**Work request**
Return each line of the records below in which the string "STAT" turns up.

**Record excerpts**
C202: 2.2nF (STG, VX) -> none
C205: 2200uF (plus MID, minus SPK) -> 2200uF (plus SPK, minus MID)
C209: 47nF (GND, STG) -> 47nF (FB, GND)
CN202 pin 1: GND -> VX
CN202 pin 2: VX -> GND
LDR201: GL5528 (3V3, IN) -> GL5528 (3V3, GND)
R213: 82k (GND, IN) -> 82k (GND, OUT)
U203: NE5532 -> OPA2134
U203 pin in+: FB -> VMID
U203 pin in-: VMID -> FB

...

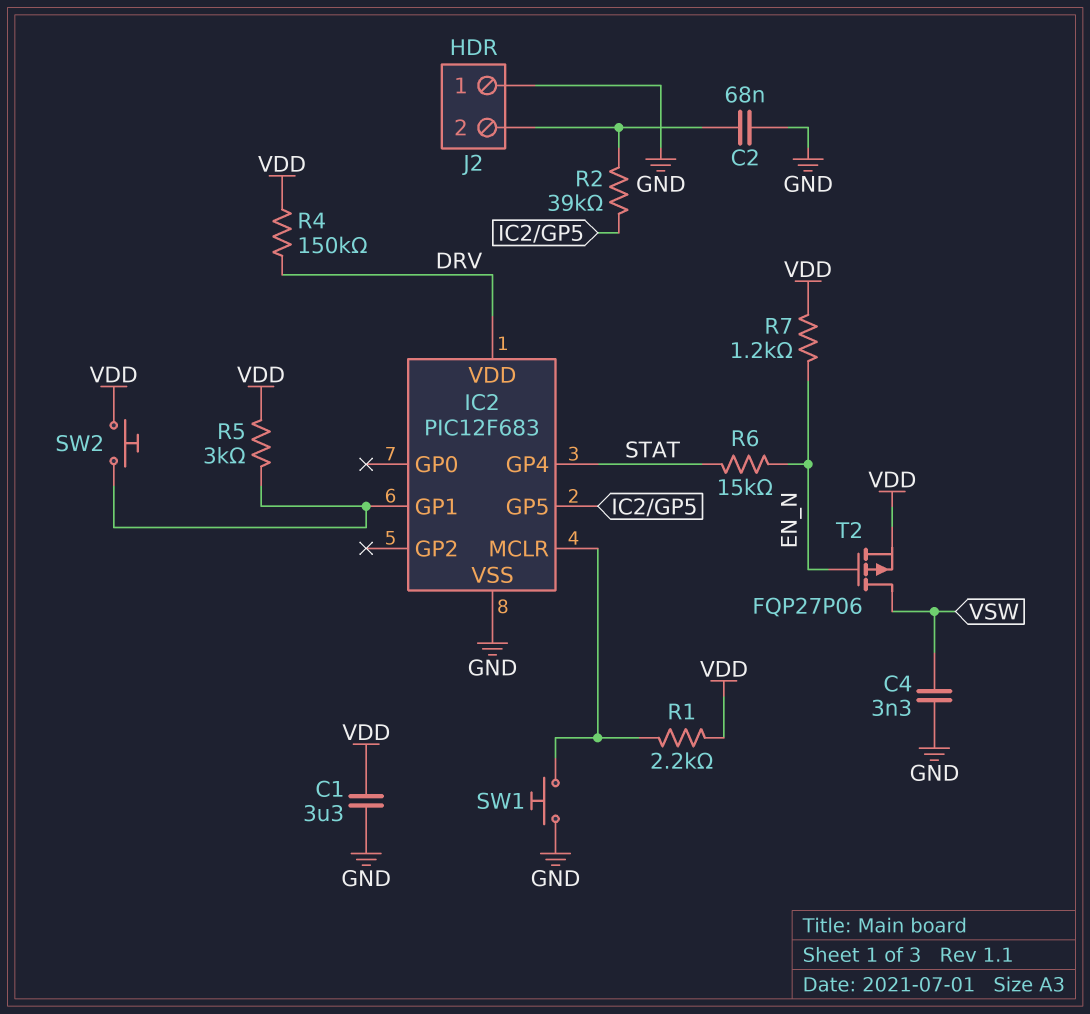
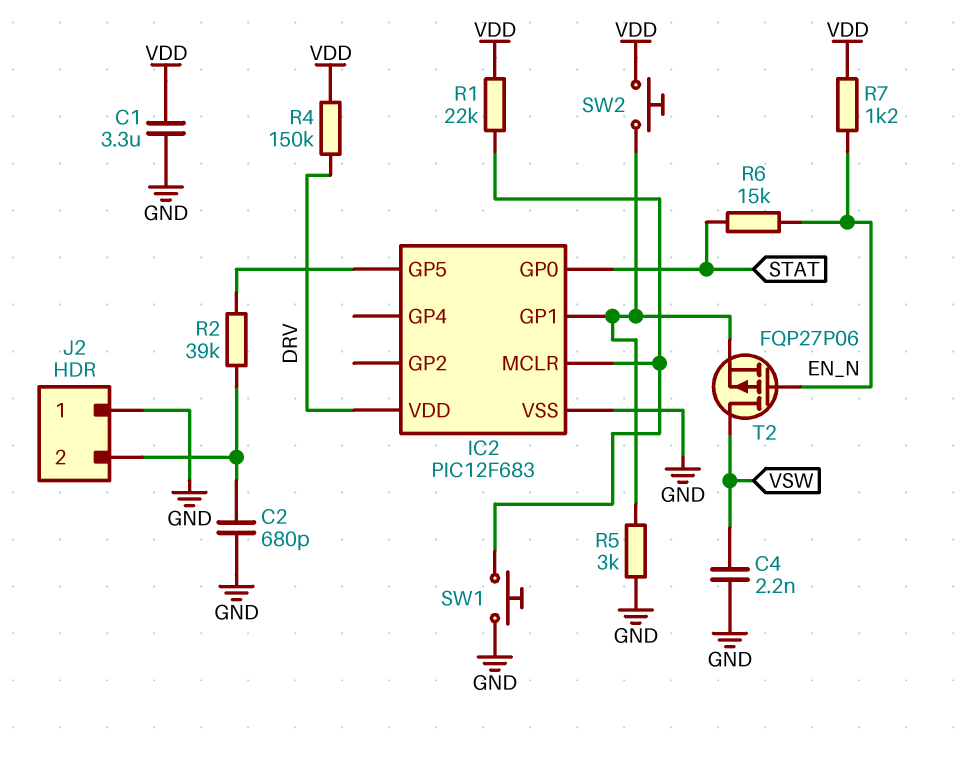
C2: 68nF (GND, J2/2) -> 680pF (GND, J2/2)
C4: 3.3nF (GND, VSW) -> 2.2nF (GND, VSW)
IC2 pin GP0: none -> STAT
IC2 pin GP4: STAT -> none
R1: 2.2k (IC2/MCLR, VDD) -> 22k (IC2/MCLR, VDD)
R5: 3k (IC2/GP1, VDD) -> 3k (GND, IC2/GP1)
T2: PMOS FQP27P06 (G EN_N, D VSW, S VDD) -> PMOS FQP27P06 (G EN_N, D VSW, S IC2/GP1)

**Task response**
IC2 pin GP0: none -> STAT
IC2 pin GP4: STAT -> none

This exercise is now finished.